ACTIVITY >> Below are some records. Say in a single number how many of their lines include the word "pyramid".

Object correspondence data
------------------------------------------------------------------------

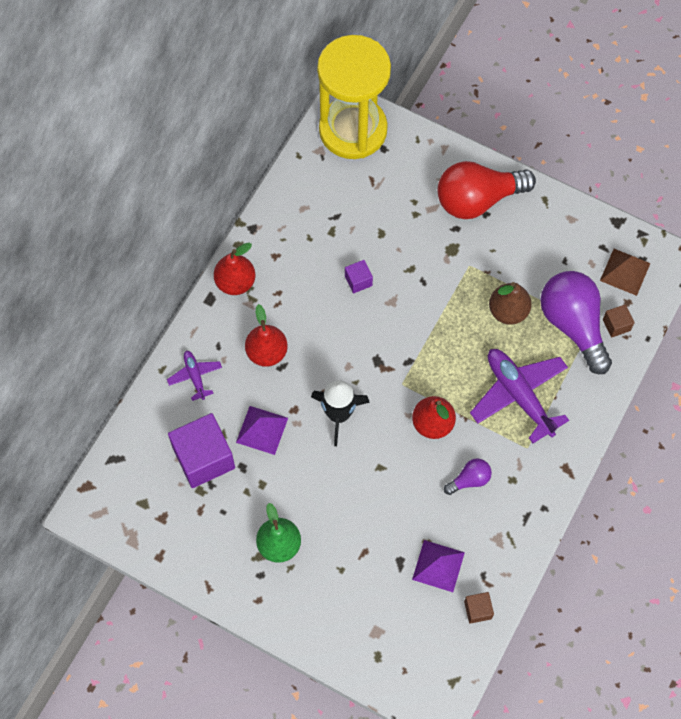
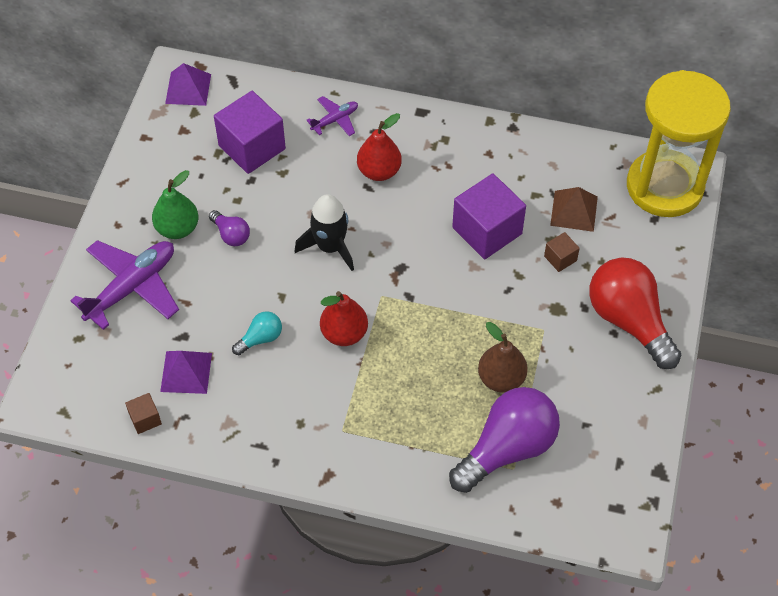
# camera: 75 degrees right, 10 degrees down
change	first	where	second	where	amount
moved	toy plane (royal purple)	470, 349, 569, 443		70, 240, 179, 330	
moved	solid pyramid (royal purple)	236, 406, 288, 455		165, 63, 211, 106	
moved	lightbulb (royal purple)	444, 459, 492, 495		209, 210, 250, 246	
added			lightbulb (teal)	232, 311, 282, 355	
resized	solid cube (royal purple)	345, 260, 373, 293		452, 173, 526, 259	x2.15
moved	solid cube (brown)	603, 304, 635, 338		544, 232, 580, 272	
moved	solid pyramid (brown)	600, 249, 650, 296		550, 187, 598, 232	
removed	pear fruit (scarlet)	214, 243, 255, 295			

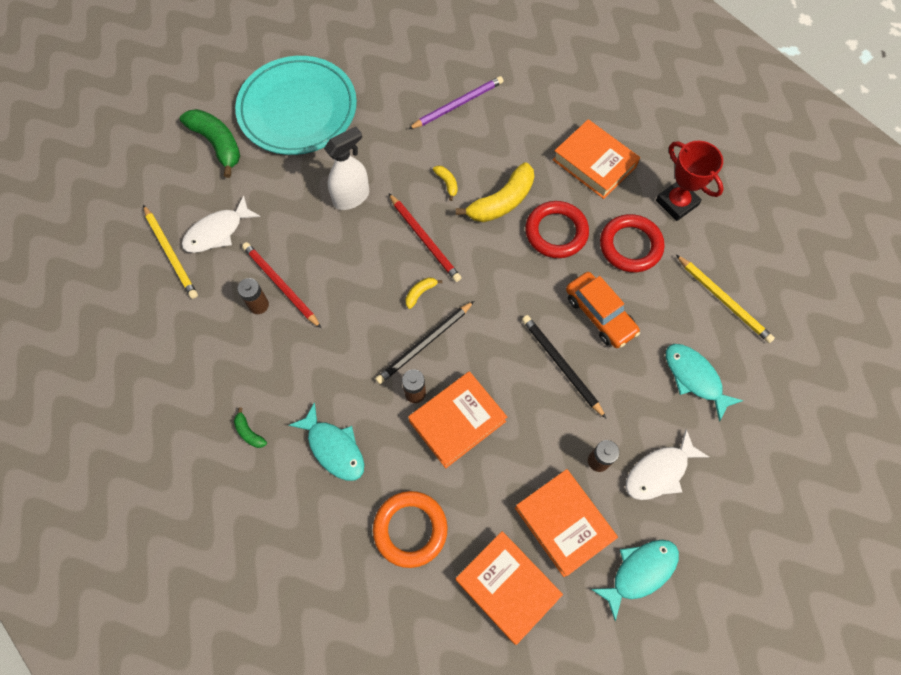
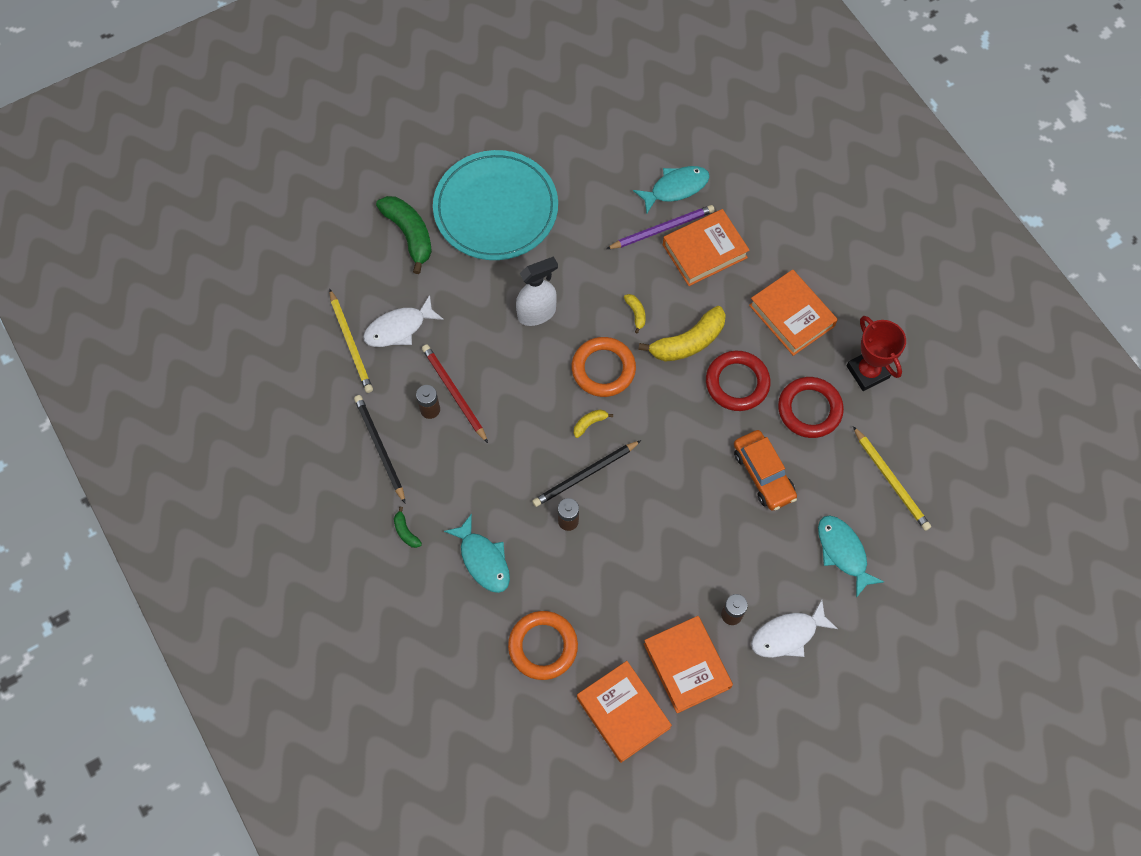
# camera: 10 degrees right, 0 degrees up
change	first	where	second	where	amount
moved	lead pencil (jet-black)	522, 315, 607, 419		354, 395, 405, 503	
replaced	lead pencil (scarlet)	389, 194, 461, 282	ring (orange)	572, 337, 636, 397	
moved	toy fish (teal)	591, 540, 679, 622		633, 166, 710, 213	
moved	hardcover (orange)	408, 371, 507, 468		663, 209, 750, 286	

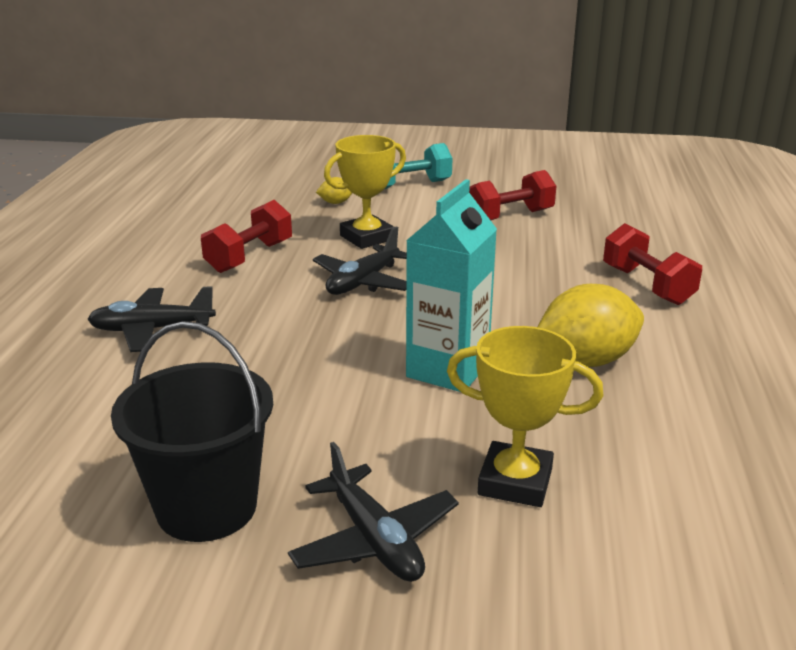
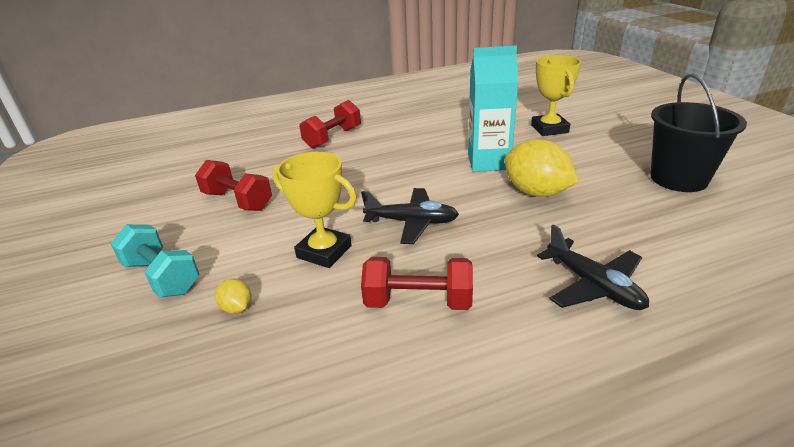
# camera: 115 degrees left, 5 degrees up
change	first	where	second	where	amount
moved	toy lemon (yellow)	537, 284, 644, 367		504, 139, 579, 197	
removed	toy plane (jet-black)	288, 442, 459, 582			

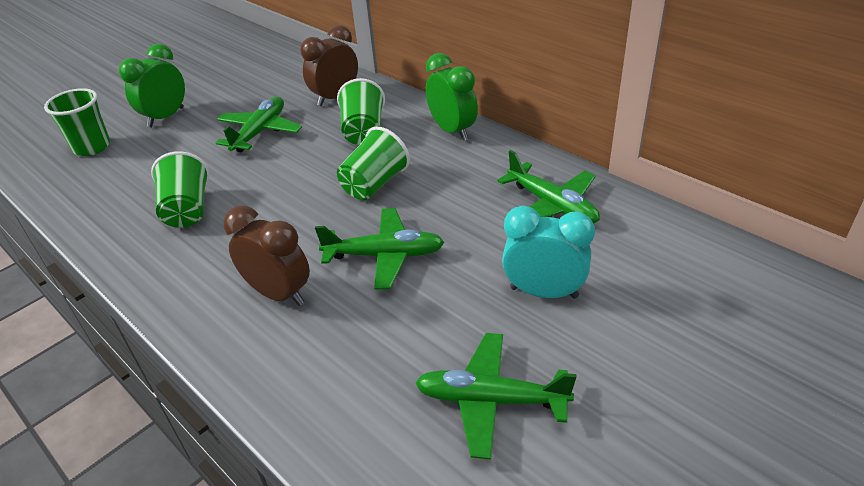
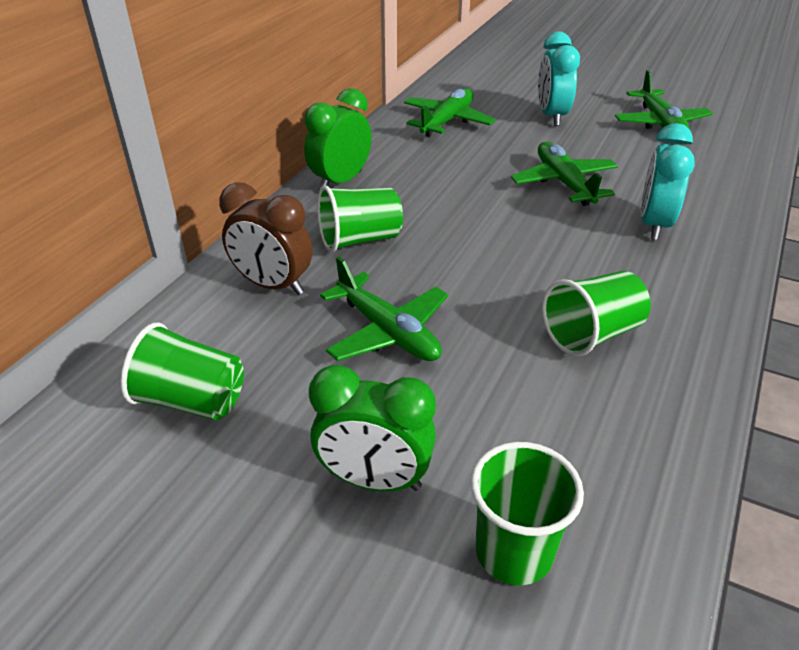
# camera: 110 degrees left, 0 degrees up
change	first	where	second	where	amount
moved	cup (green)	337, 127, 410, 200		120, 322, 244, 420	
turned	toy plane (green)	216, 97, 302, 152		320, 256, 448, 361	135 degrees counterclockwise
recoloured	alarm clock (brown)	223, 206, 310, 306	alarm clock (teal)	641, 123, 695, 240	

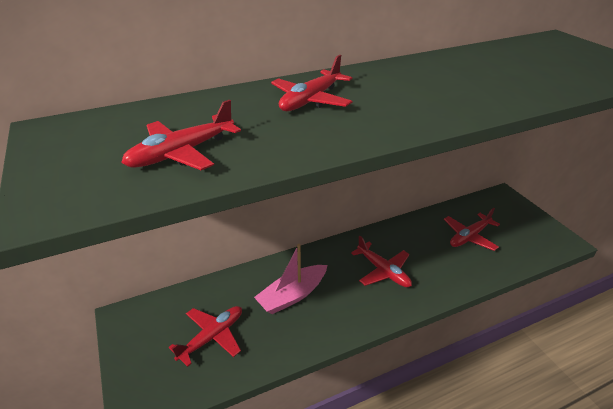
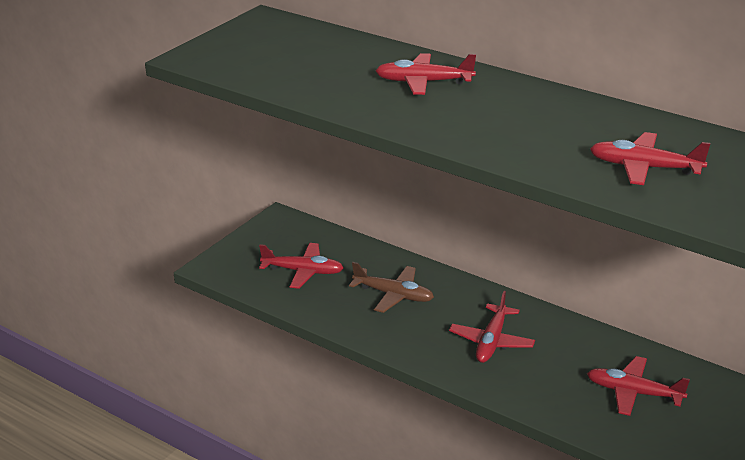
# camera: 60 degrees right, 5 degrees down
change	first	where	second	where	amount
replaced	sailboat (rose-pink)	254, 244, 327, 314	toy plane (brown)	349, 262, 434, 313	
moved	toy plane (scarlet)	121, 100, 241, 170		590, 132, 710, 185	

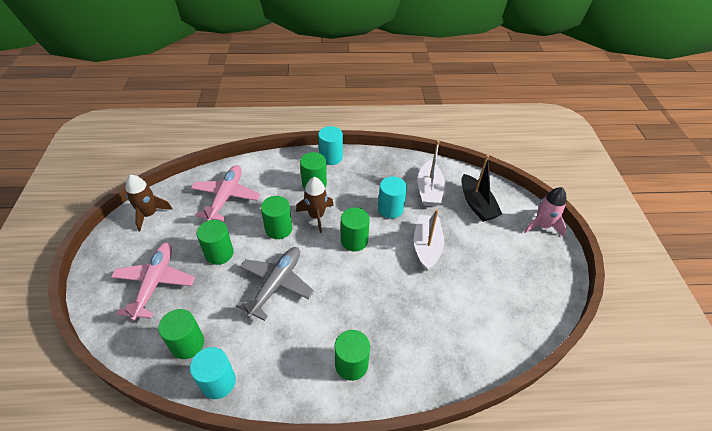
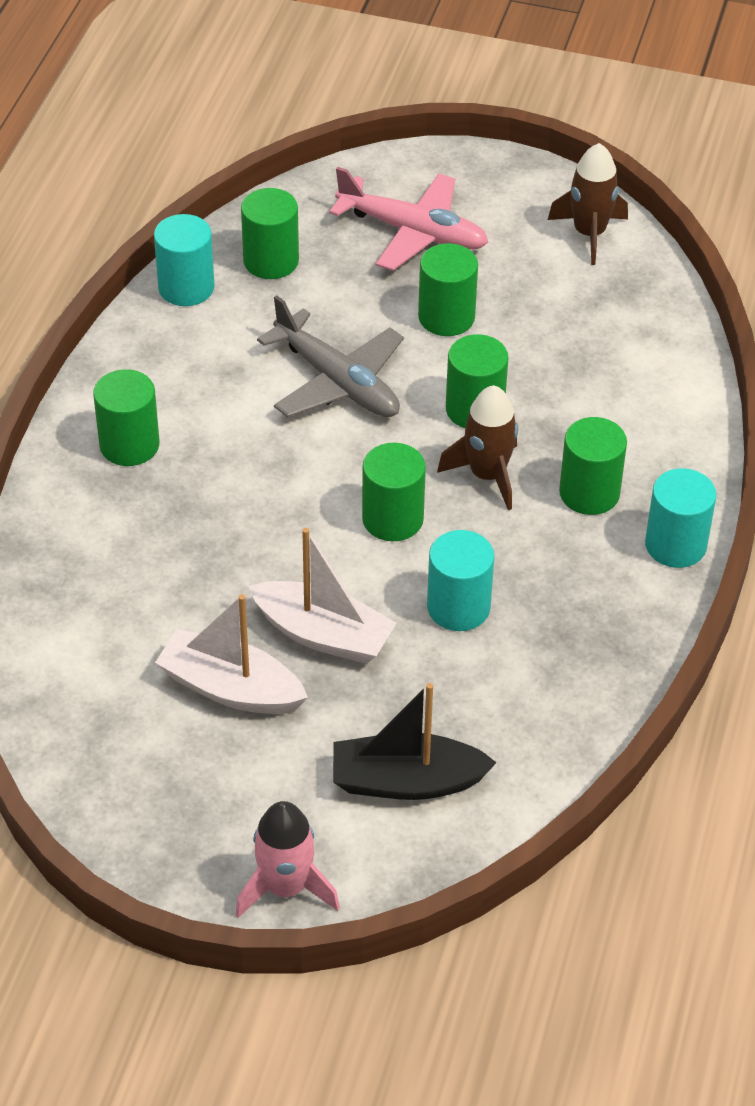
# camera: 110 degrees right, 0 degrees up
change	first	where	second	where	amount
moved	sailboat (white)	417, 141, 445, 207		155, 594, 308, 714	
removed	toy plane (rose-pink)	191, 165, 260, 221			

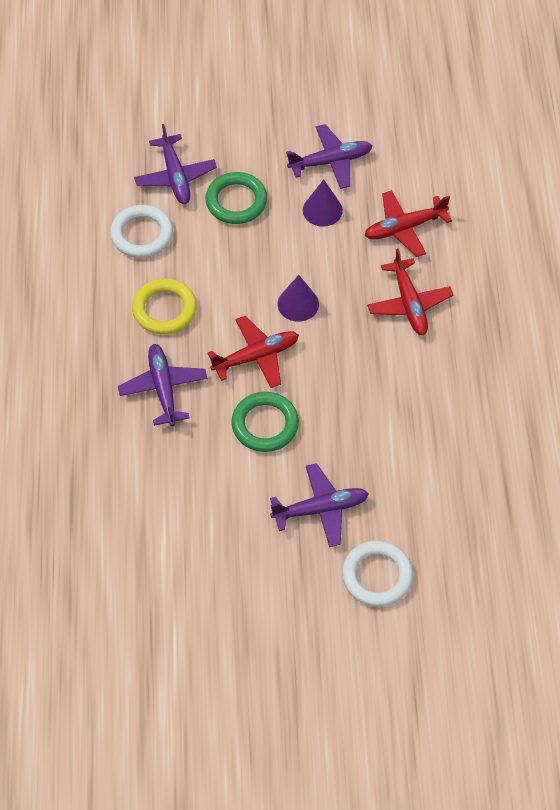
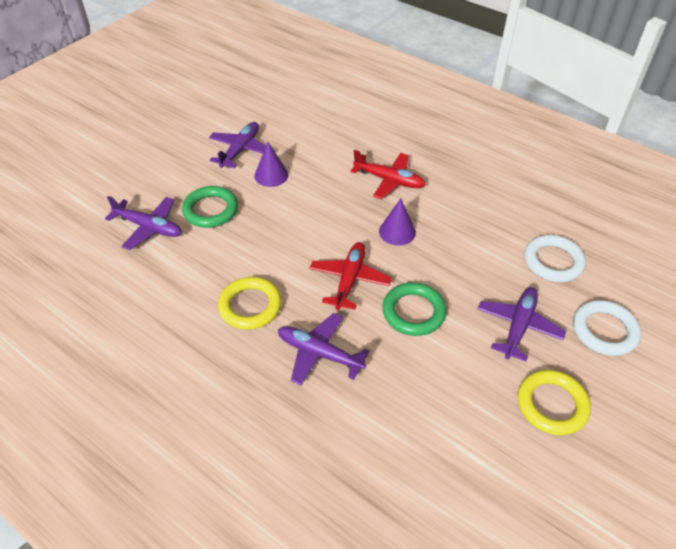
# camera: 50 degrees left, 10 degrees down
change	first	where	second	where	amount
moved	cone (royal purple)	278, 275, 319, 322		379, 198, 416, 246	
added			ring (yellow)	517, 370, 591, 435	
moved	ring (white)	110, 205, 173, 258		524, 235, 586, 282	
removed	toy plane (scarlet)	364, 190, 452, 257			

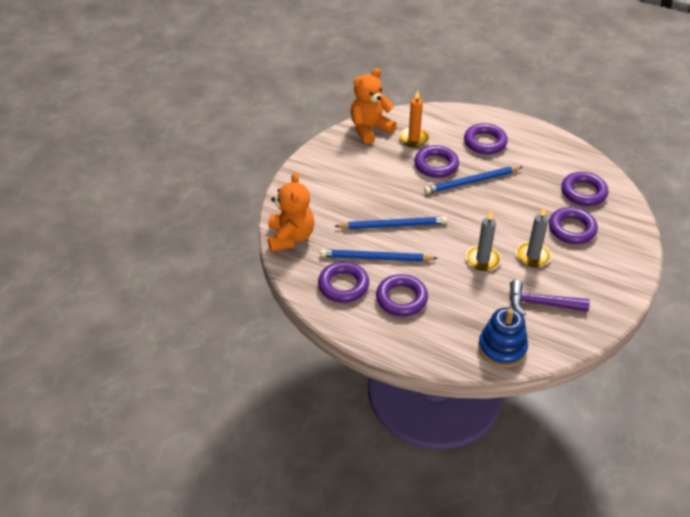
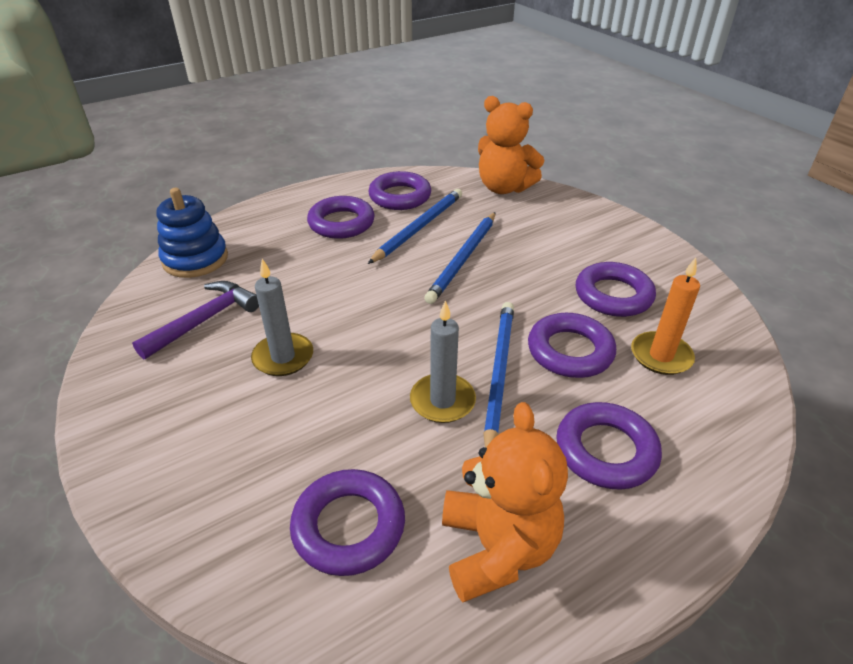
# camera: 120 degrees right, 5 degrees down
change	first	where	second	where	amount
moved	candle (ash-grey)	466, 211, 501, 271		410, 300, 476, 423	
moved	teddy bear (orange)	350, 68, 397, 144		442, 402, 568, 603	
moved	ring (royal purple)	549, 207, 598, 244		576, 262, 656, 317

------------------------------------------------------------------------

SOLUTION FOR THIS EXERCISE >> 2